> COLLECTED MATERIAL
________________________________________

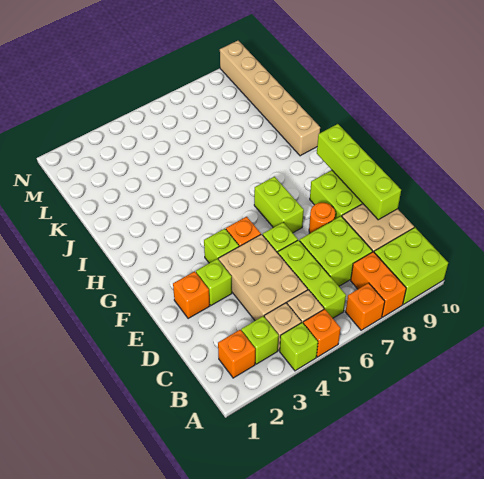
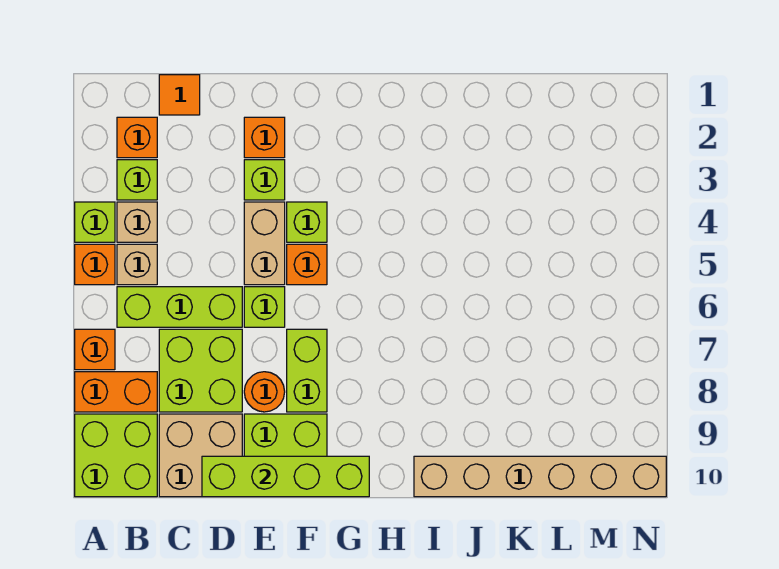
none -> orange tile C1 level 1
tan brick C4:E5 level 1 -> tan brick E4:E5 level 1
lime brick F7:G7 level 1 -> lime brick F7:F8 level 1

________________________________________

> REQUIRED WORK
Without including any picture, set down every line above exactly as it stands.

> ANSWER TO THIS PROBLEM
none -> orange tile C1 level 1
tan brick C4:E5 level 1 -> tan brick E4:E5 level 1
lime brick F7:G7 level 1 -> lime brick F7:F8 level 1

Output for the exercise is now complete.